TASK ITEM: Each line of the data below containing "green" needs to be listed.

DATA RECORDS:

===============

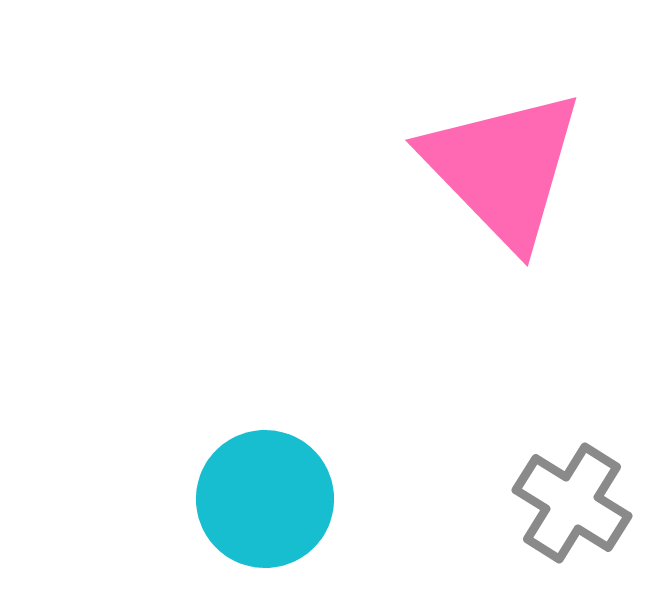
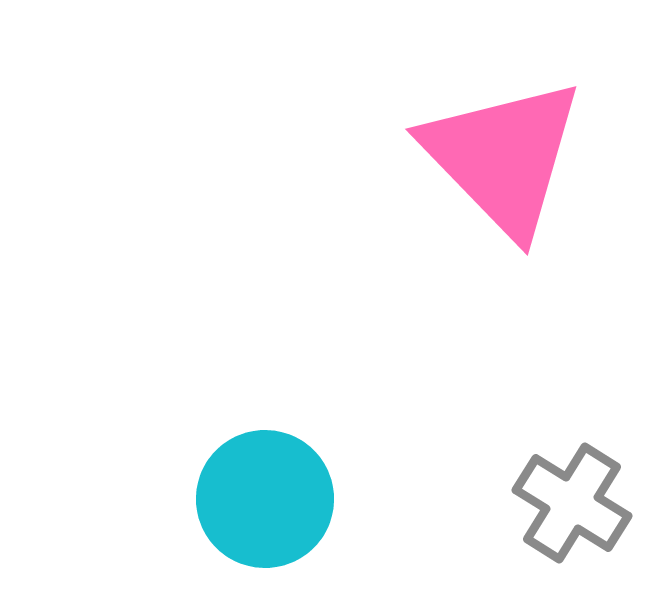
pink triangle: moved 11 px up
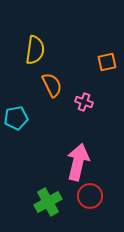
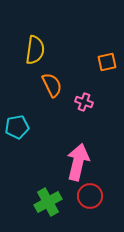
cyan pentagon: moved 1 px right, 9 px down
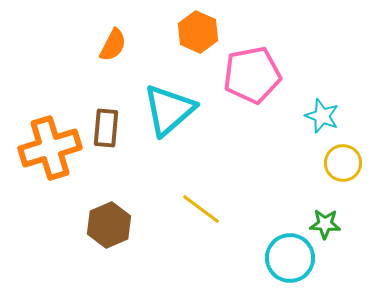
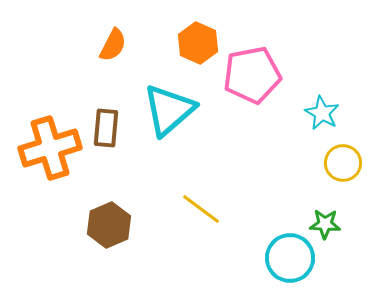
orange hexagon: moved 11 px down
cyan star: moved 3 px up; rotated 8 degrees clockwise
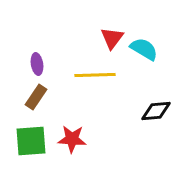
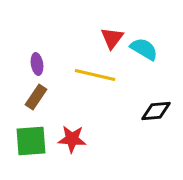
yellow line: rotated 15 degrees clockwise
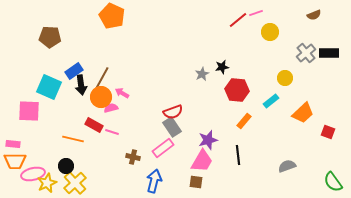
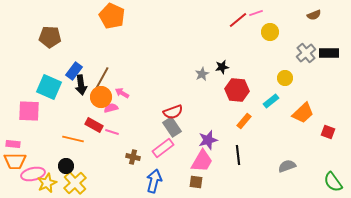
blue rectangle at (74, 71): rotated 18 degrees counterclockwise
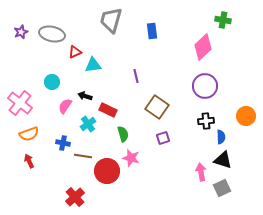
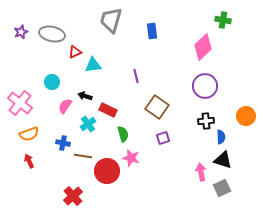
red cross: moved 2 px left, 1 px up
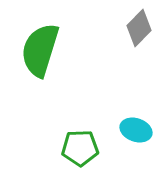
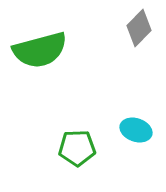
green semicircle: rotated 122 degrees counterclockwise
green pentagon: moved 3 px left
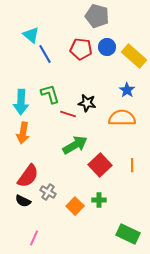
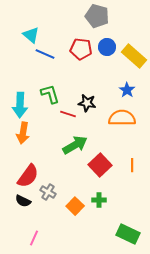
blue line: rotated 36 degrees counterclockwise
cyan arrow: moved 1 px left, 3 px down
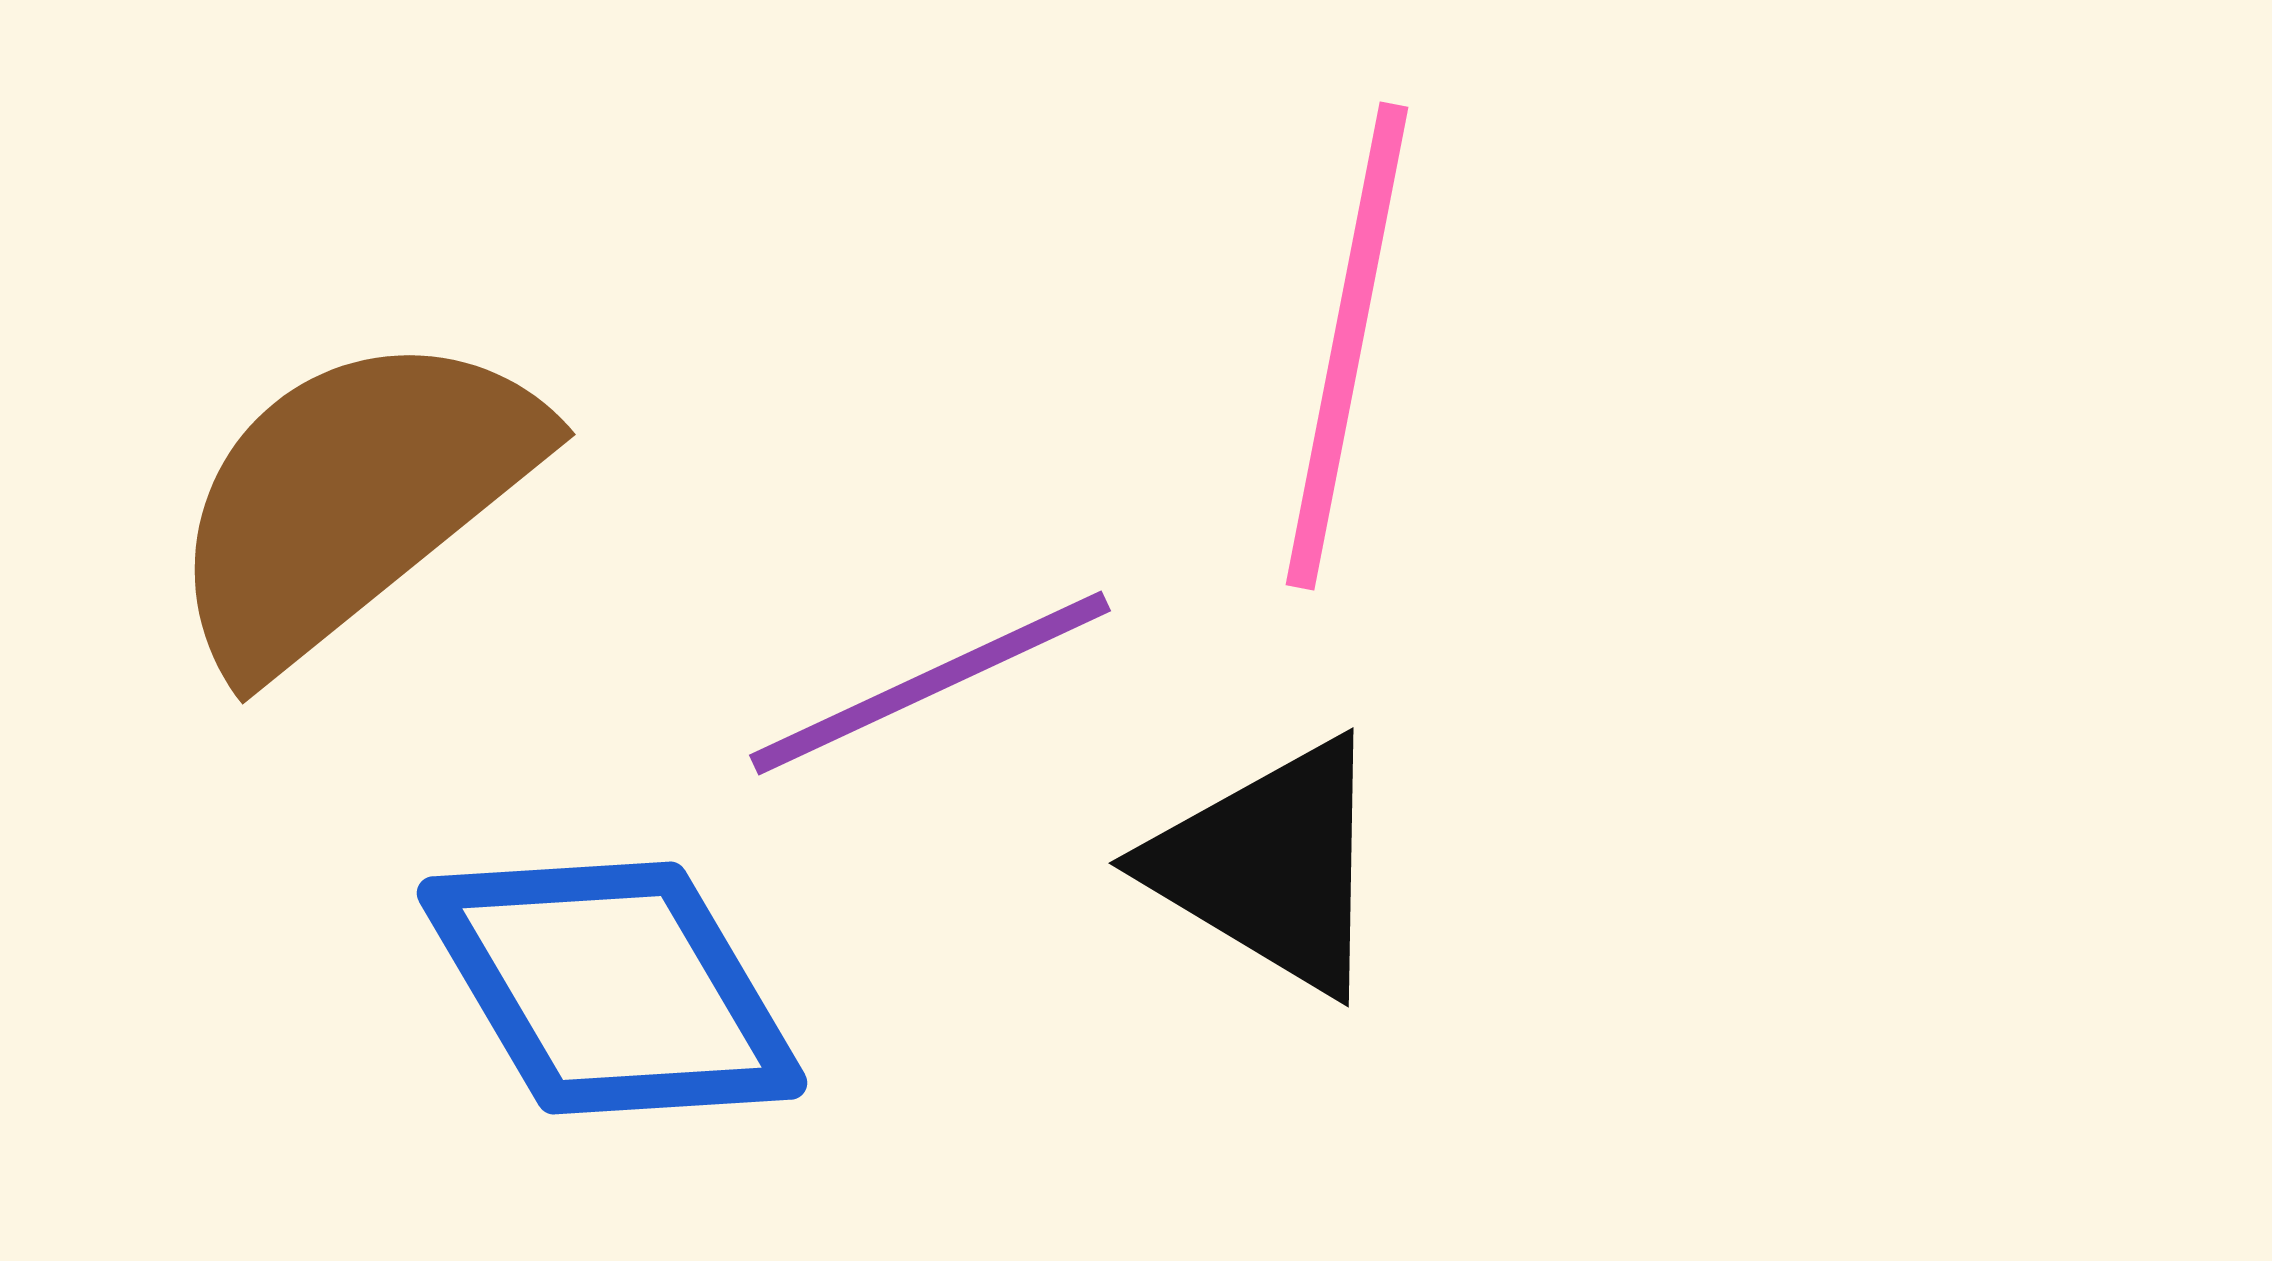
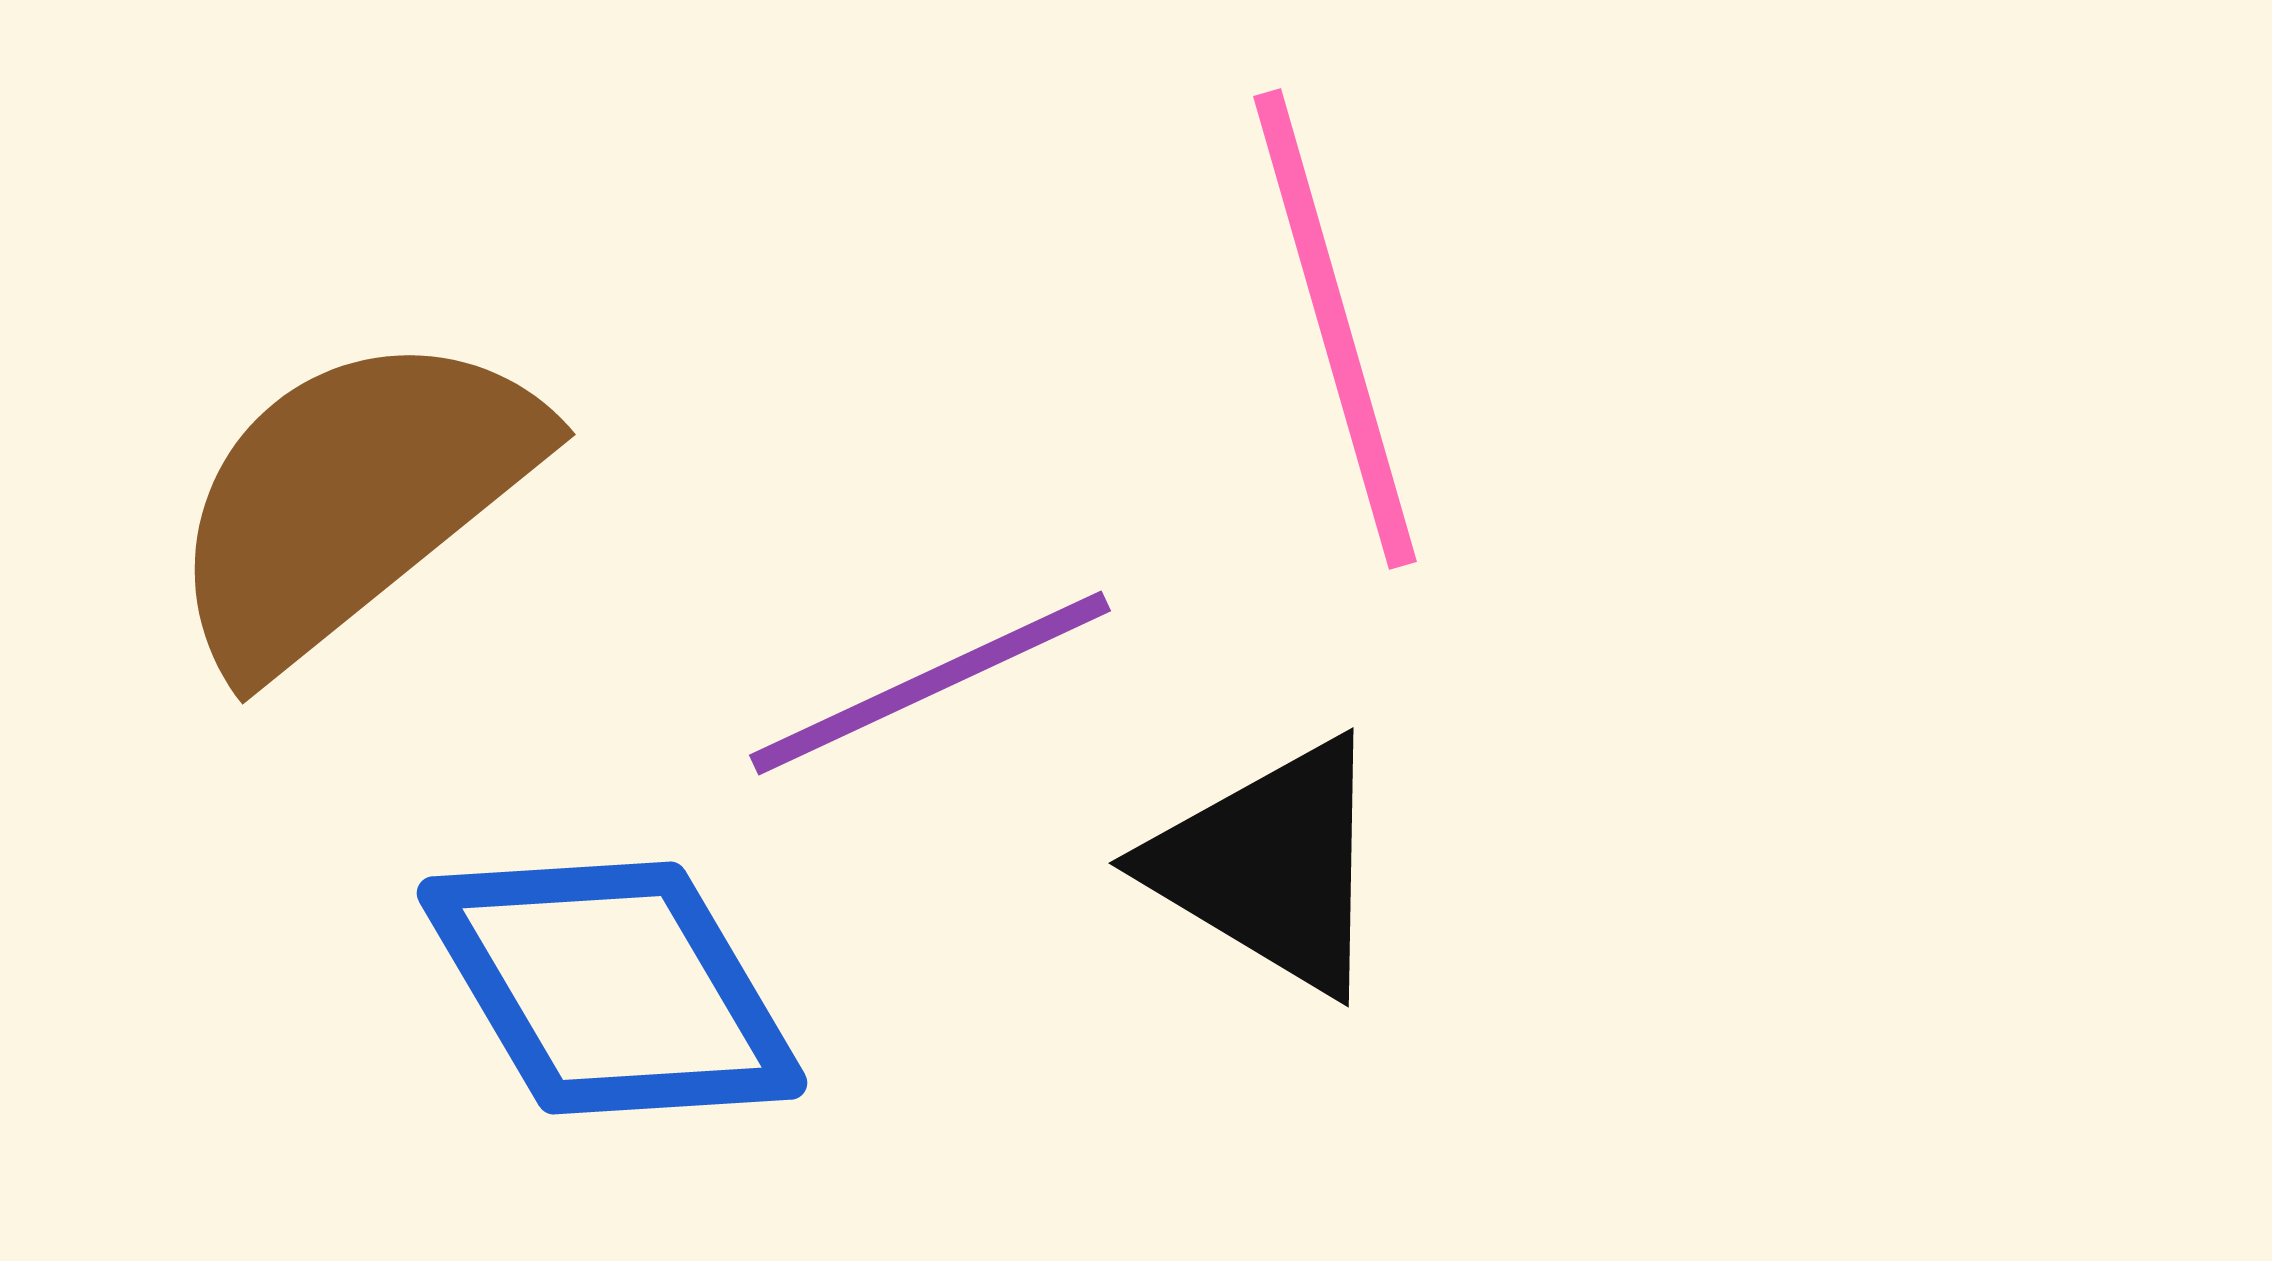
pink line: moved 12 px left, 17 px up; rotated 27 degrees counterclockwise
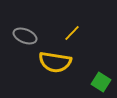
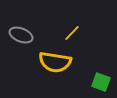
gray ellipse: moved 4 px left, 1 px up
green square: rotated 12 degrees counterclockwise
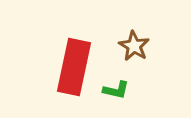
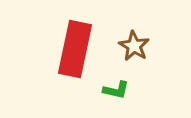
red rectangle: moved 1 px right, 18 px up
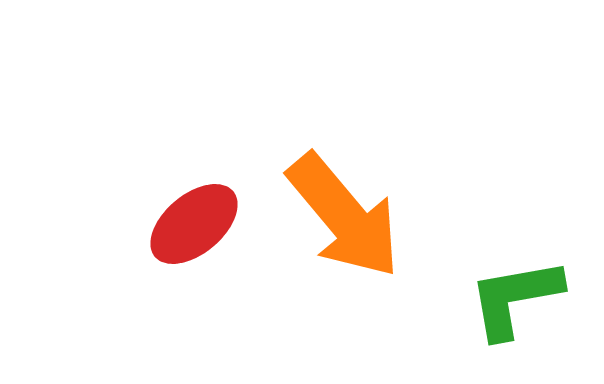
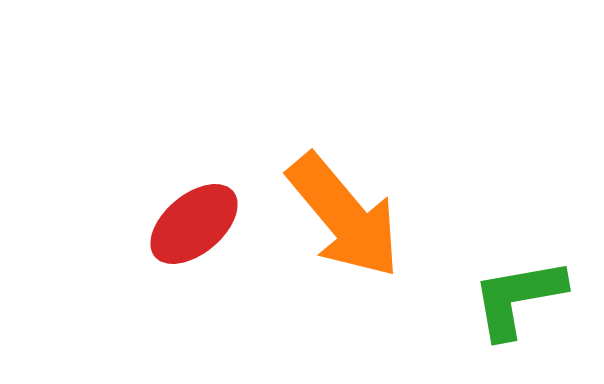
green L-shape: moved 3 px right
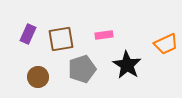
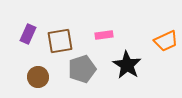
brown square: moved 1 px left, 2 px down
orange trapezoid: moved 3 px up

===============

TASK RESULT:
green semicircle: rotated 122 degrees counterclockwise
green pentagon: moved 3 px left
green square: rotated 12 degrees counterclockwise
green L-shape: moved 3 px right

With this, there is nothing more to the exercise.